[Data to use]
## BEGIN

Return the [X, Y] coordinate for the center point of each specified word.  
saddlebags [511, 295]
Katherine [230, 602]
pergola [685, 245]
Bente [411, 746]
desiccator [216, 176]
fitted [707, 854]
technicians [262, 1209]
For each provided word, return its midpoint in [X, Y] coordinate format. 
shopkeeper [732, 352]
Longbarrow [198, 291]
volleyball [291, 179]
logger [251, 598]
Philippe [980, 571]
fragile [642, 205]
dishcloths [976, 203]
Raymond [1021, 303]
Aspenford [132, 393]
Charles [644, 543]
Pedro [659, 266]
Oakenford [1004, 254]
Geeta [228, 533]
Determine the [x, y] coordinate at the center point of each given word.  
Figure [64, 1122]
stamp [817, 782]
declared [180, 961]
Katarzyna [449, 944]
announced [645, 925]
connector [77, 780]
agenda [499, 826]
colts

## END
## BEGIN

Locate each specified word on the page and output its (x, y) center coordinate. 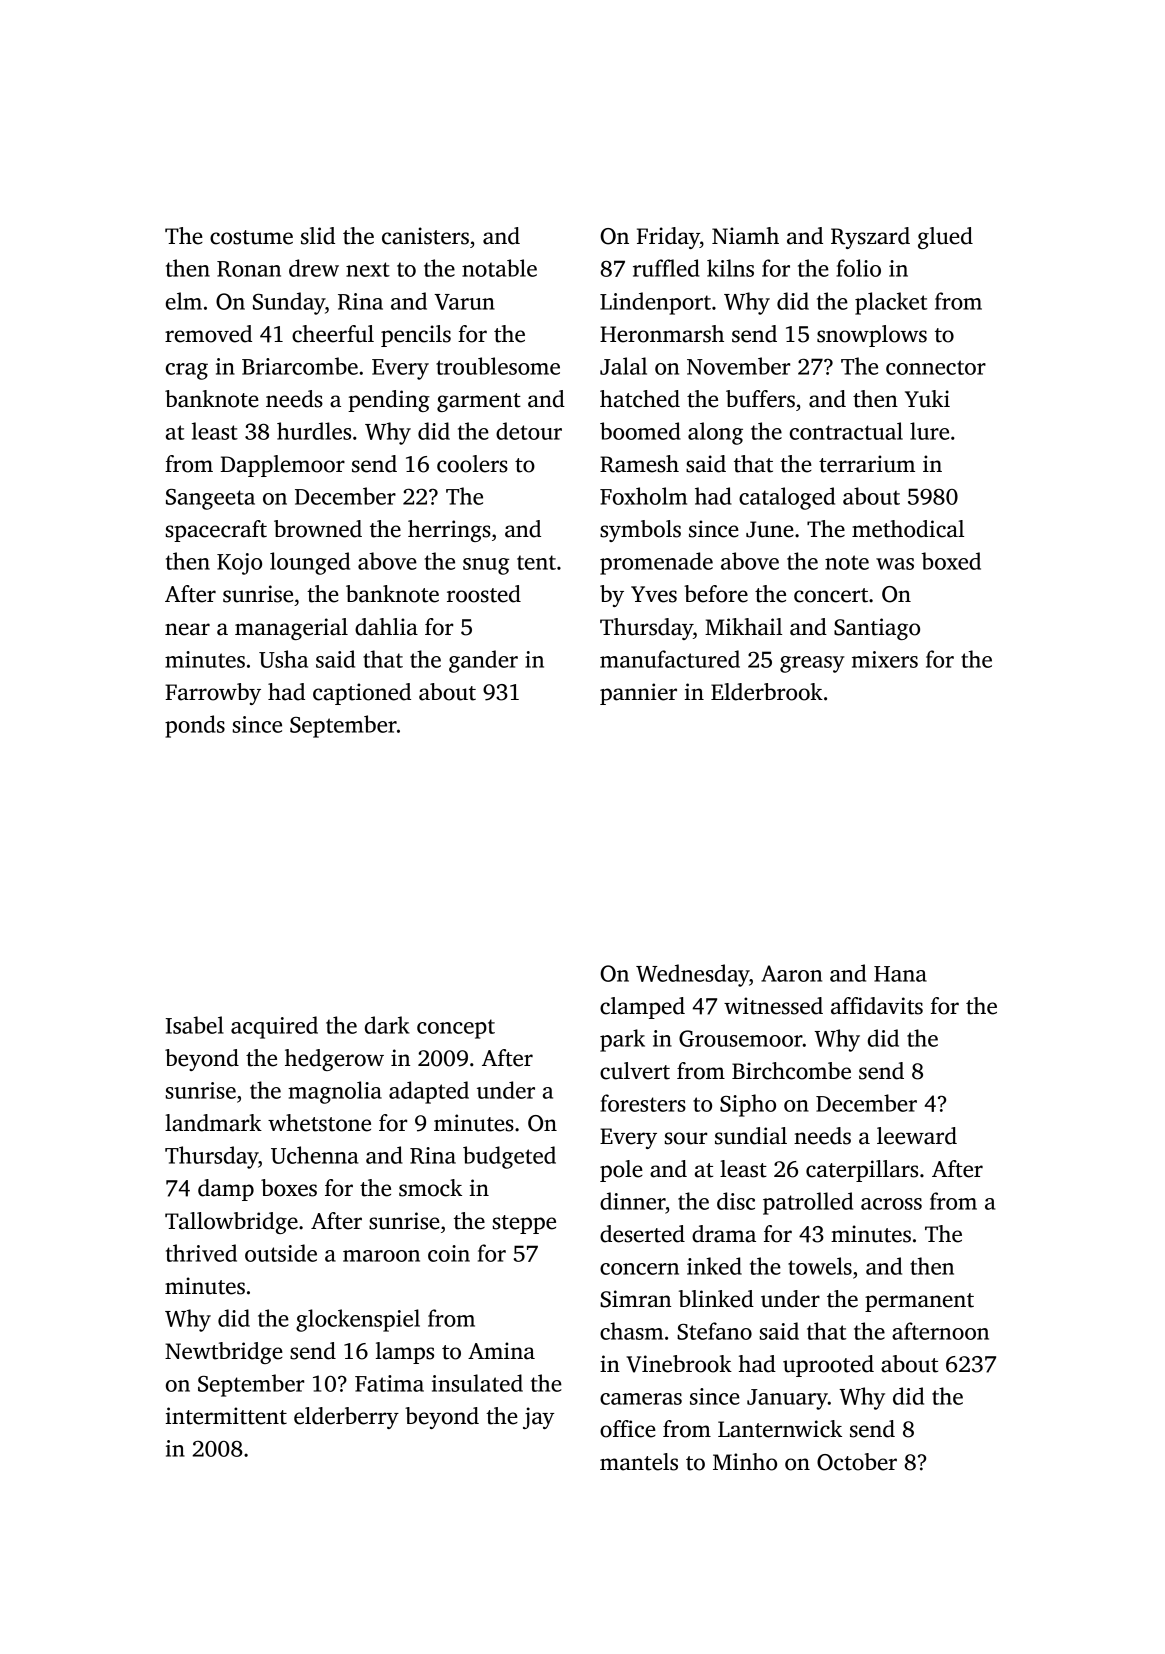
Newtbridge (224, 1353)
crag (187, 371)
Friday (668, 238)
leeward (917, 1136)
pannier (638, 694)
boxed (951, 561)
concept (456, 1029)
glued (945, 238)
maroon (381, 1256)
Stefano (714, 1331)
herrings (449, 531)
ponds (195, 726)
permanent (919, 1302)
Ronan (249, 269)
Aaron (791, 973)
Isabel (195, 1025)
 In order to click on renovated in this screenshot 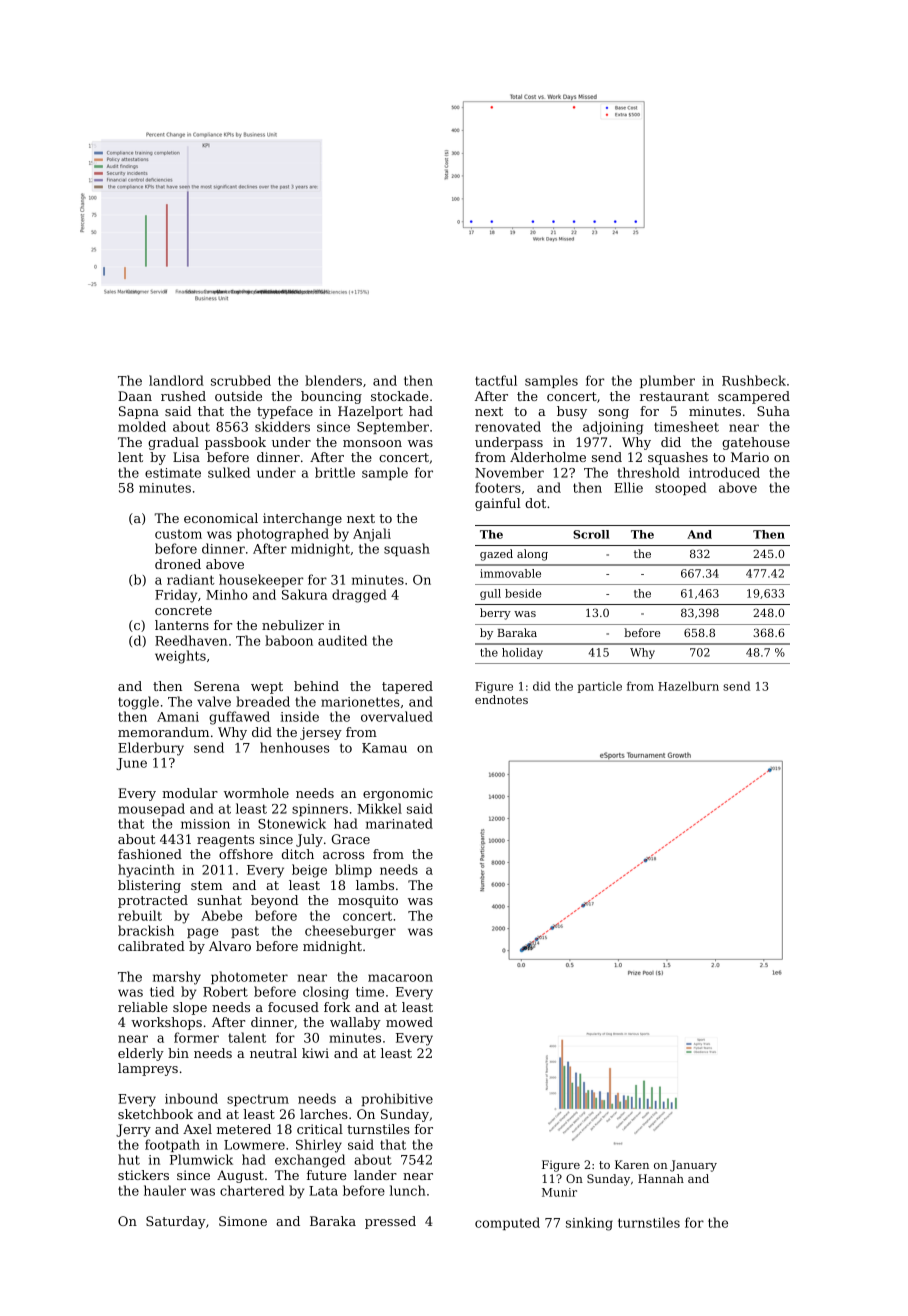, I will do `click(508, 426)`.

## END
## BEGIN

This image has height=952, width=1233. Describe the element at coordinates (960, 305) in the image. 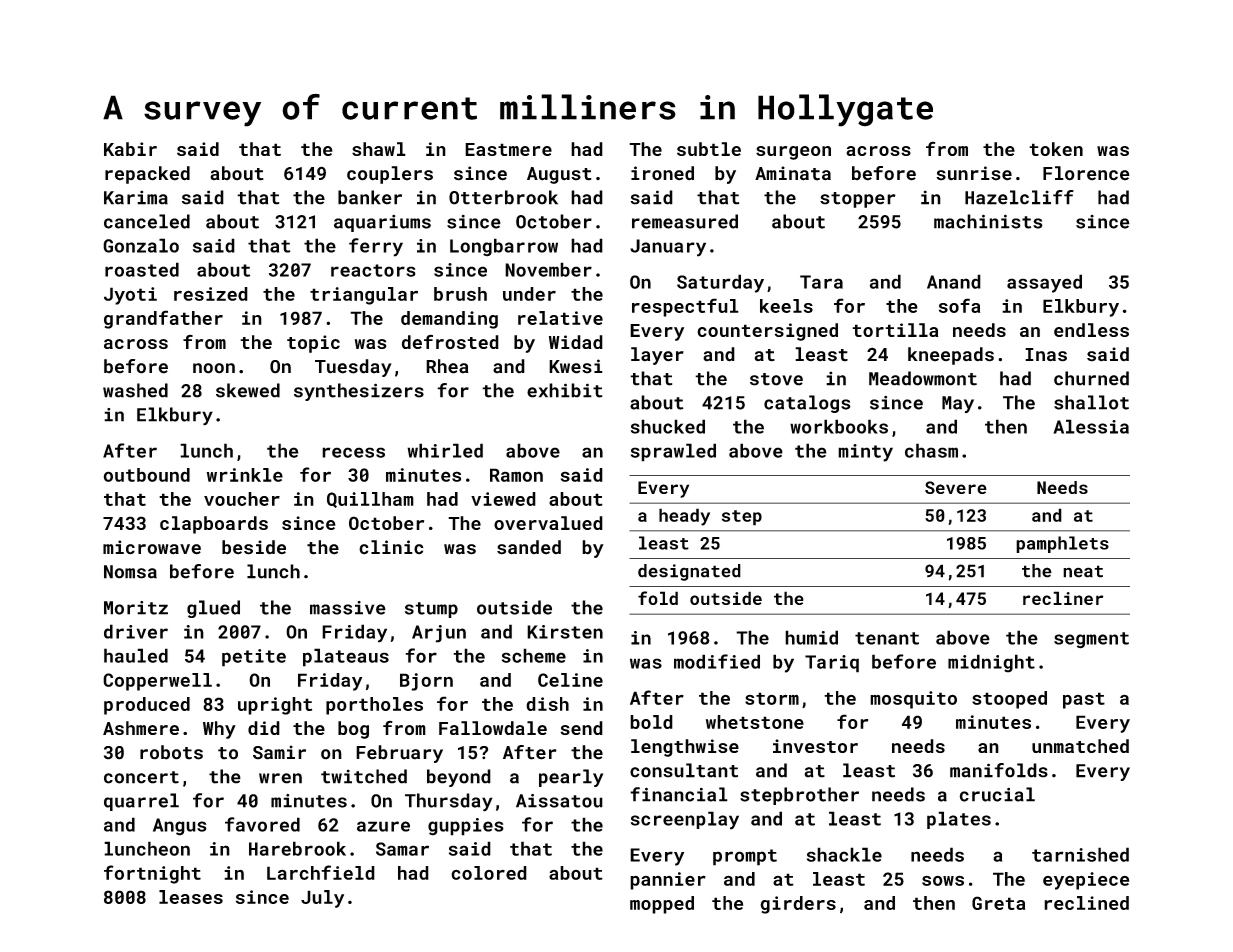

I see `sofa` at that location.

## END

[What needs to be done]
Copy the listing lines in the stretch from the line containing "boxed (951, 561)" through the line containing "Isabel (195, 1025)", replacing "herrings" with "sardines" and leaving everything else unchanged.

[Reply]
boxed (951, 561)
concept (456, 1029)
glued (945, 238)
maroon (381, 1256)
Stefano (714, 1331)
sardines (449, 531)
ponds (195, 726)
permanent (919, 1302)
Ronan (249, 269)
Aaron (791, 973)
Isabel (195, 1025)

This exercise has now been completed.